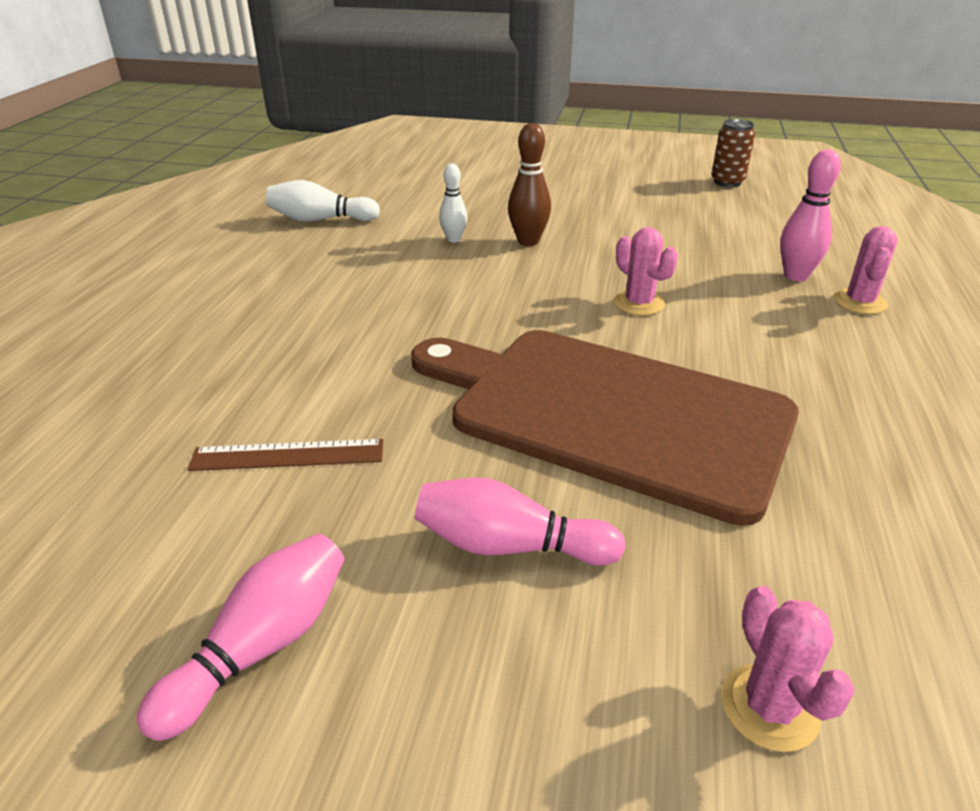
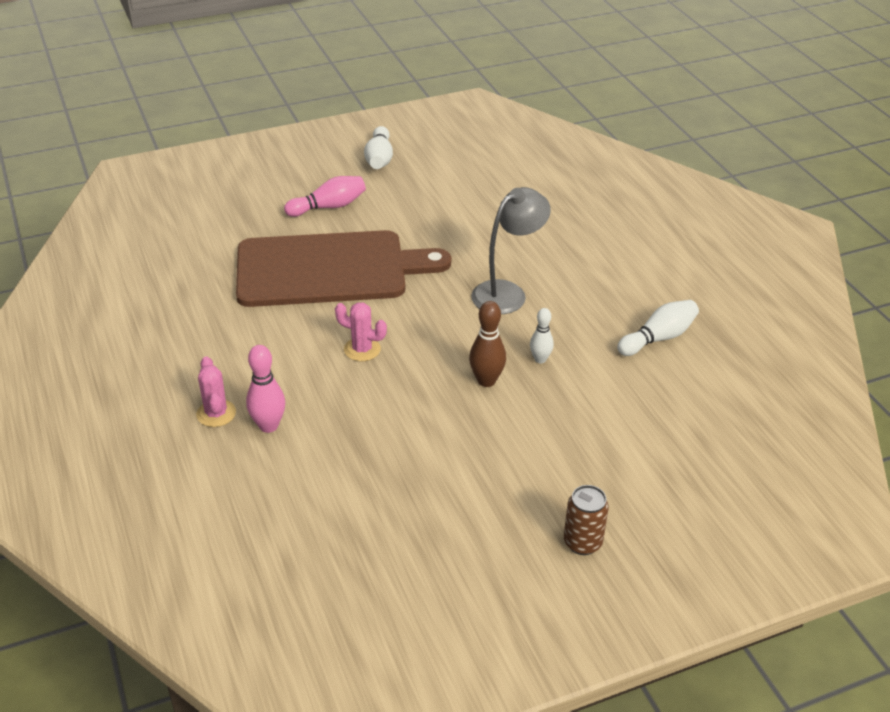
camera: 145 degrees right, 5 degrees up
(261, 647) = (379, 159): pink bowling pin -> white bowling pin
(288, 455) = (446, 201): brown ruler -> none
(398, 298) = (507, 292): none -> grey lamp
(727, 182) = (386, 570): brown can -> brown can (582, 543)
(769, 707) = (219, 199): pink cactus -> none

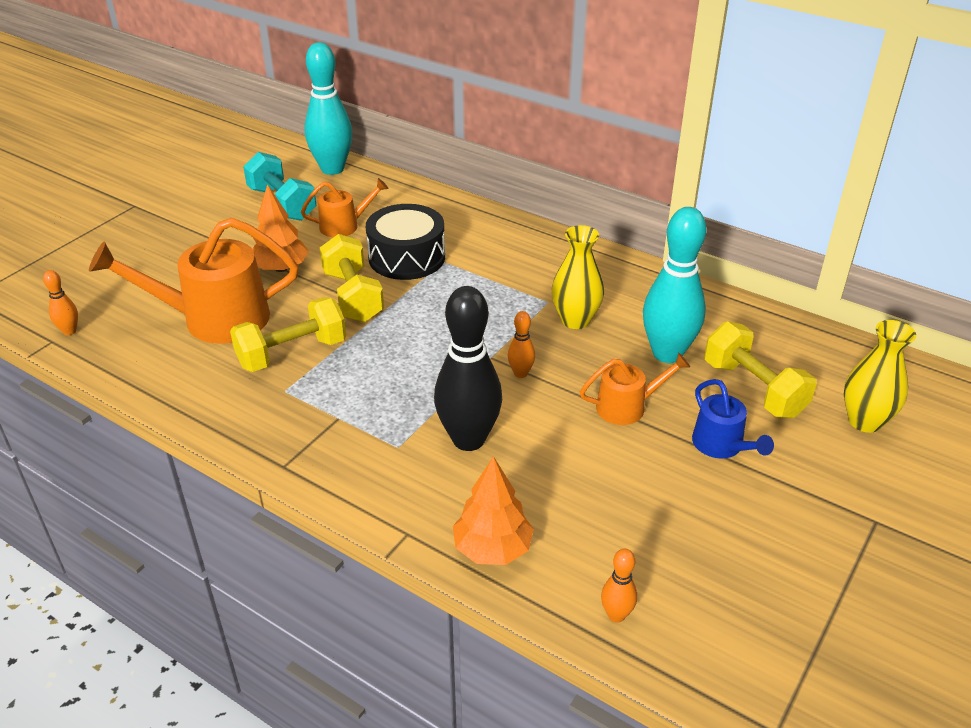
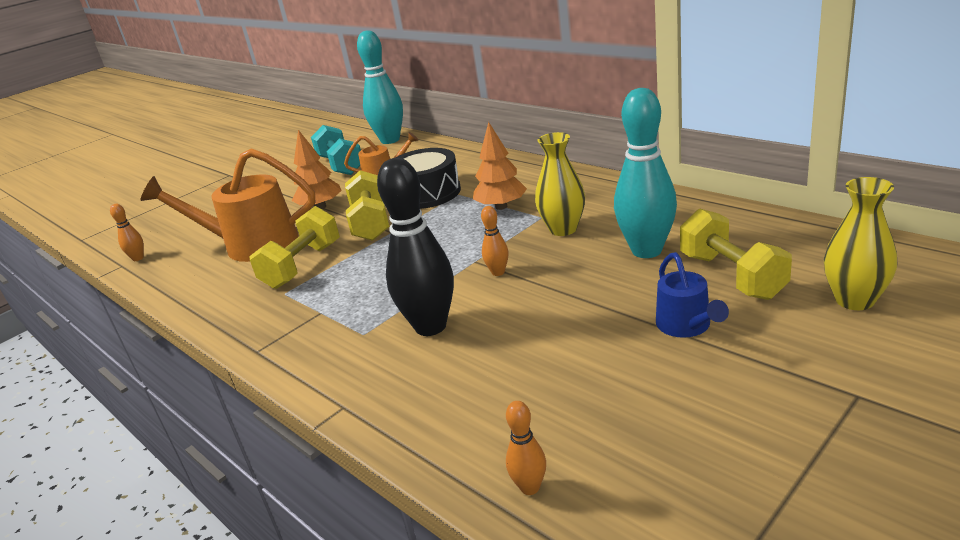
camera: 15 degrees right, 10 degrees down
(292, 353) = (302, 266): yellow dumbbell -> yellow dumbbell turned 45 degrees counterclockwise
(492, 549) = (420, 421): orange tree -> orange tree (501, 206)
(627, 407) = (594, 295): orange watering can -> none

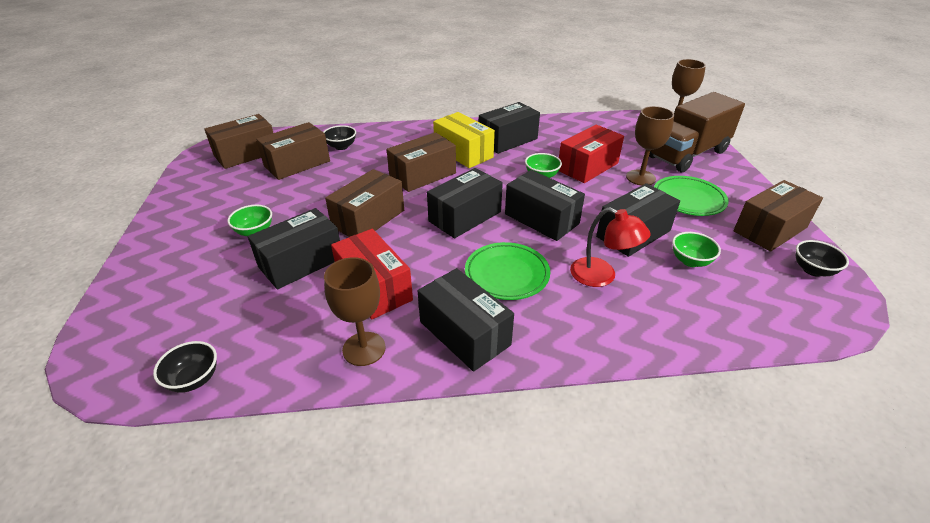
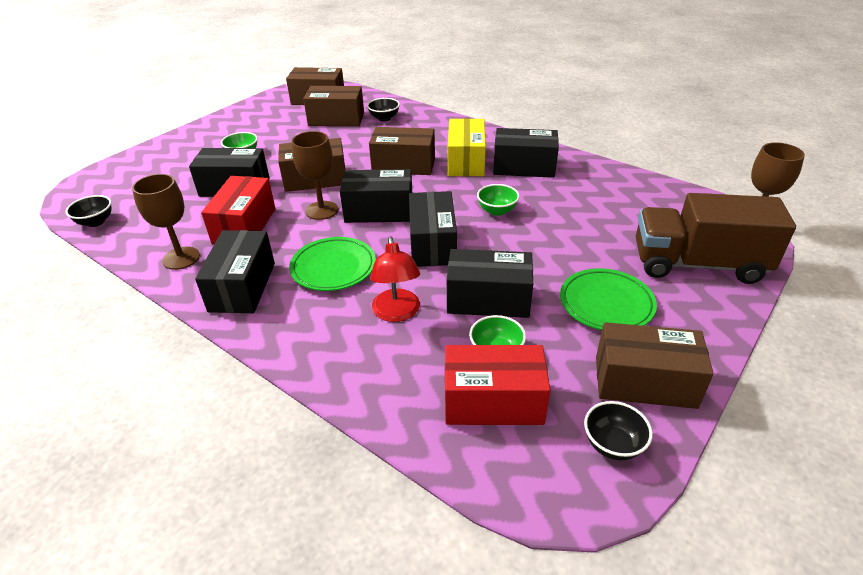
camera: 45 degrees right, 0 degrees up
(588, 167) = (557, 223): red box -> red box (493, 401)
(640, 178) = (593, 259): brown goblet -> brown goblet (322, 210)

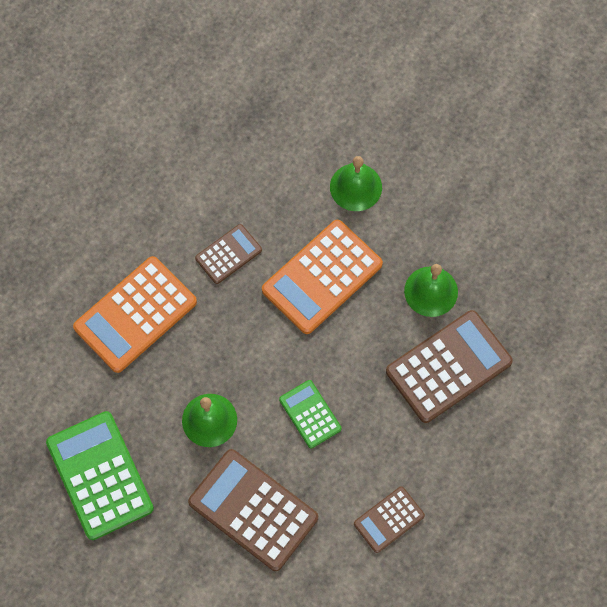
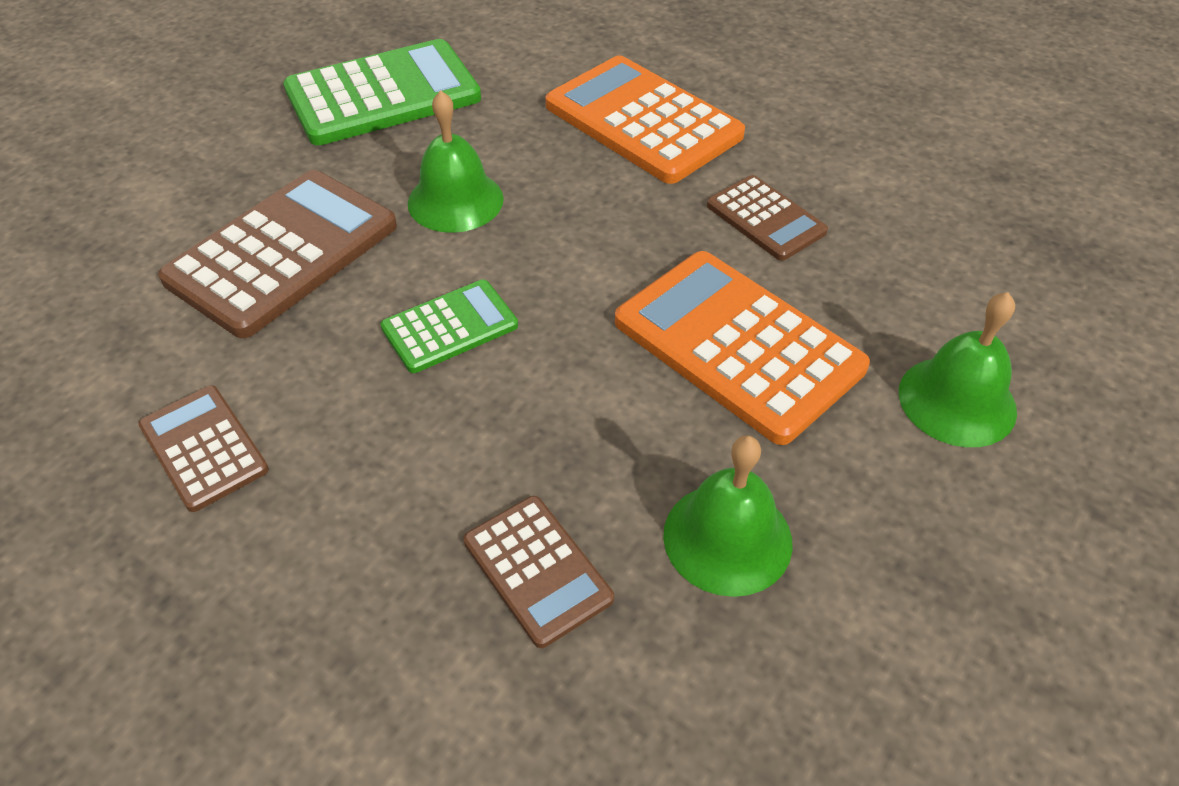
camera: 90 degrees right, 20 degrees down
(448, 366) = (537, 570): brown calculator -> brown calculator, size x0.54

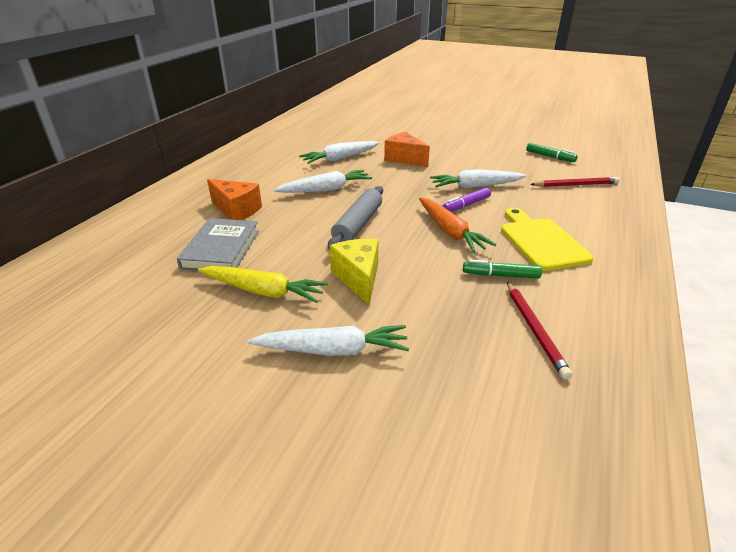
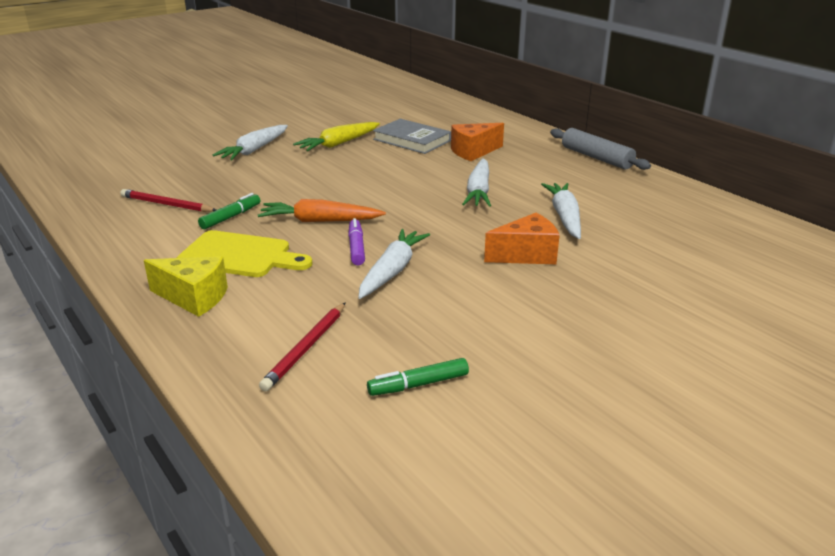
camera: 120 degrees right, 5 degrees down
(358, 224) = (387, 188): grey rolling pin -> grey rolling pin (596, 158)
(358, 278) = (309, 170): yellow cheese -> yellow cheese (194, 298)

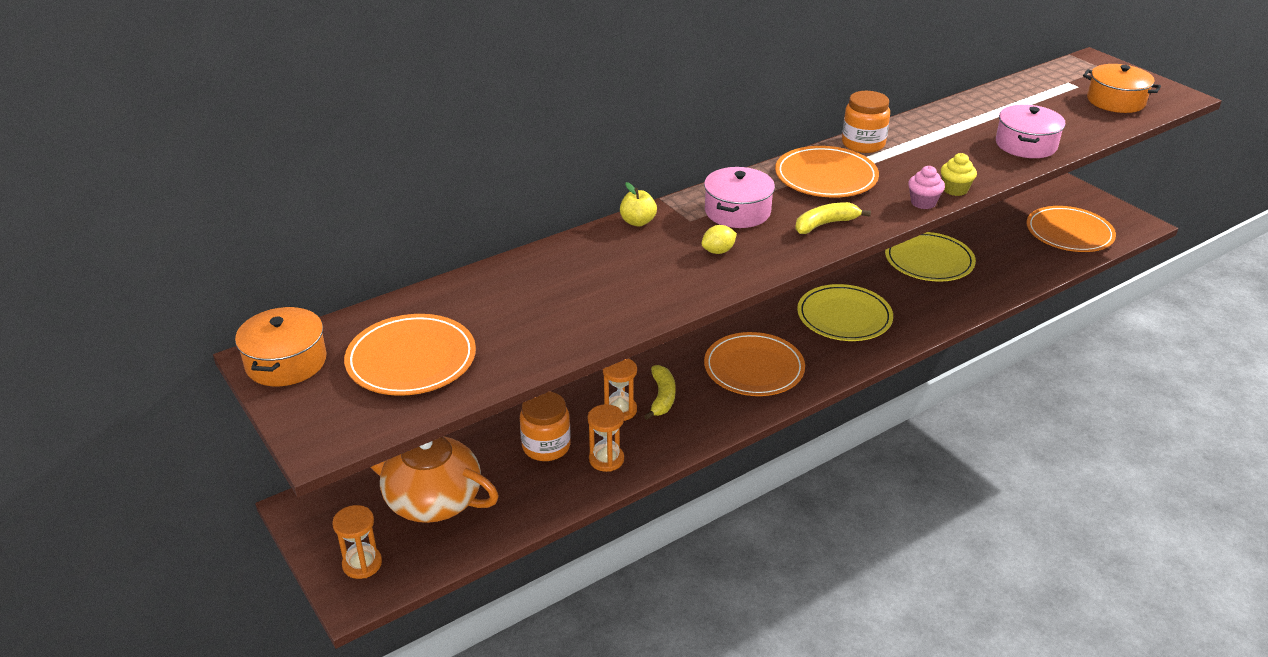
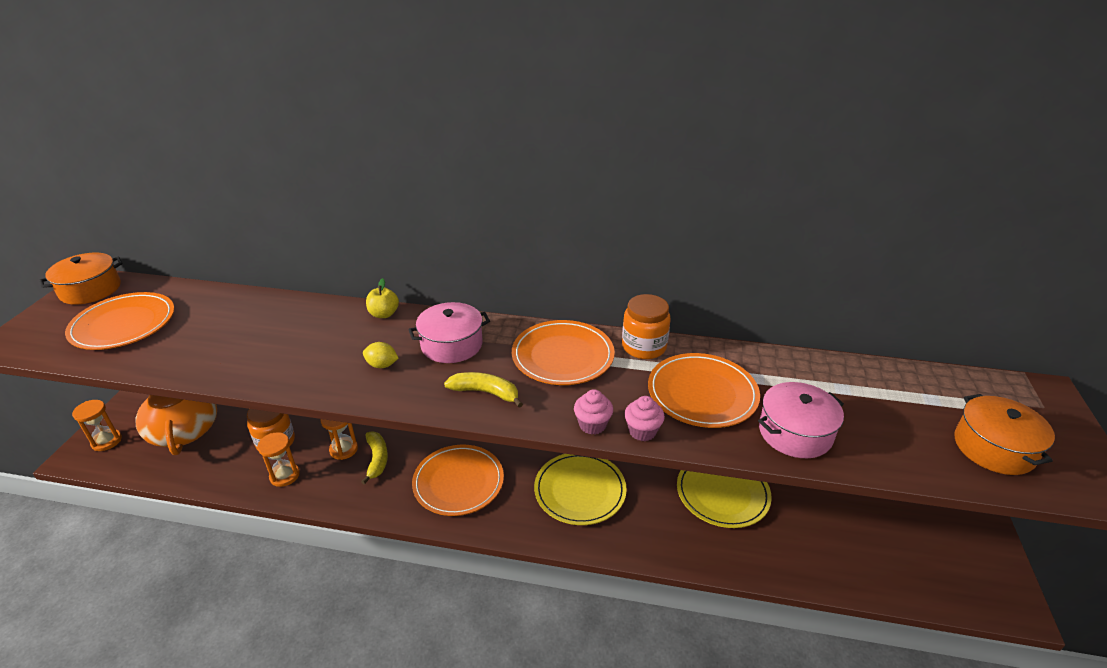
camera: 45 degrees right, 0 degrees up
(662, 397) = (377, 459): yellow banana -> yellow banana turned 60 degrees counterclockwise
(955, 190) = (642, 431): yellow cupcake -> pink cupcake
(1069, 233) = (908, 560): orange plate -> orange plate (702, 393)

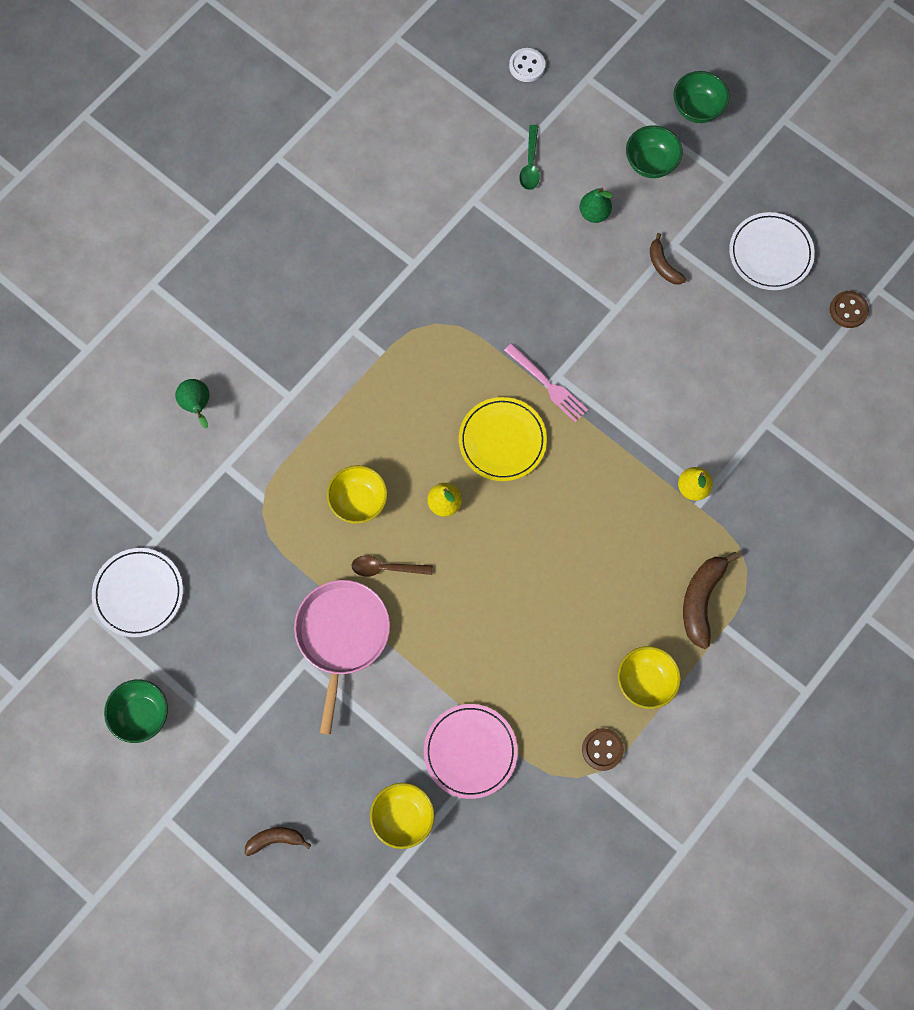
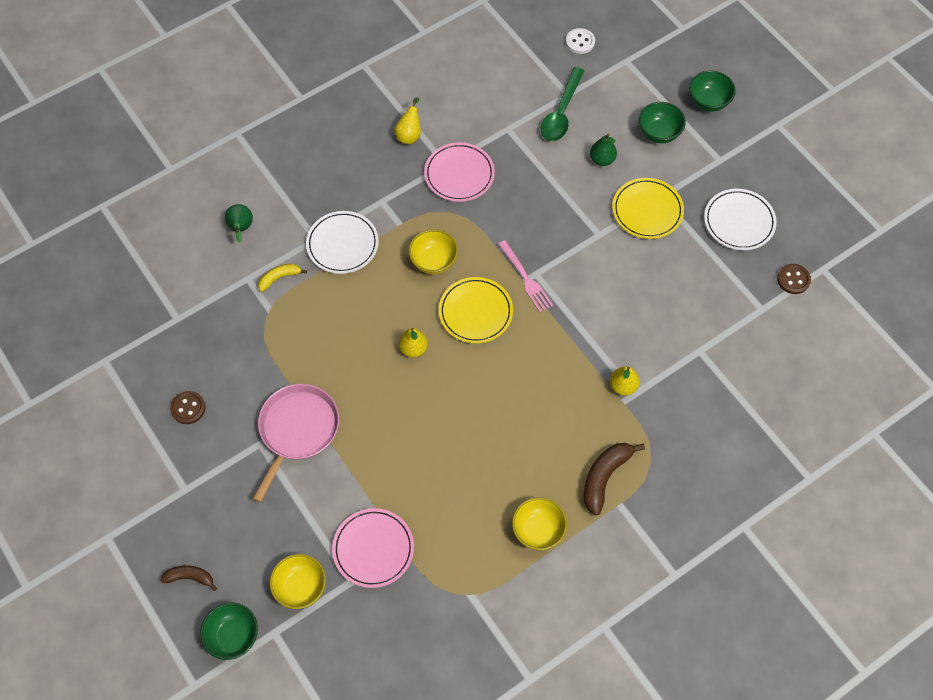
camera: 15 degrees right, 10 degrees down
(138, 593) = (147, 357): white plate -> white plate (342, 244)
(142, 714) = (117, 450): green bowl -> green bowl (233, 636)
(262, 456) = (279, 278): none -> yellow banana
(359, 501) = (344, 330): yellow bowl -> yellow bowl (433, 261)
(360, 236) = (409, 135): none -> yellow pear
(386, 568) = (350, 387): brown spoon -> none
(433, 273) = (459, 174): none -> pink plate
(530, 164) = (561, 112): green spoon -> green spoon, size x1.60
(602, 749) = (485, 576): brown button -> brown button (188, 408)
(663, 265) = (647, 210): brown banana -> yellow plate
######
**Action item**: Answer with one number: how many lines of the entries above include the word "banana".

**Result of this task**: 3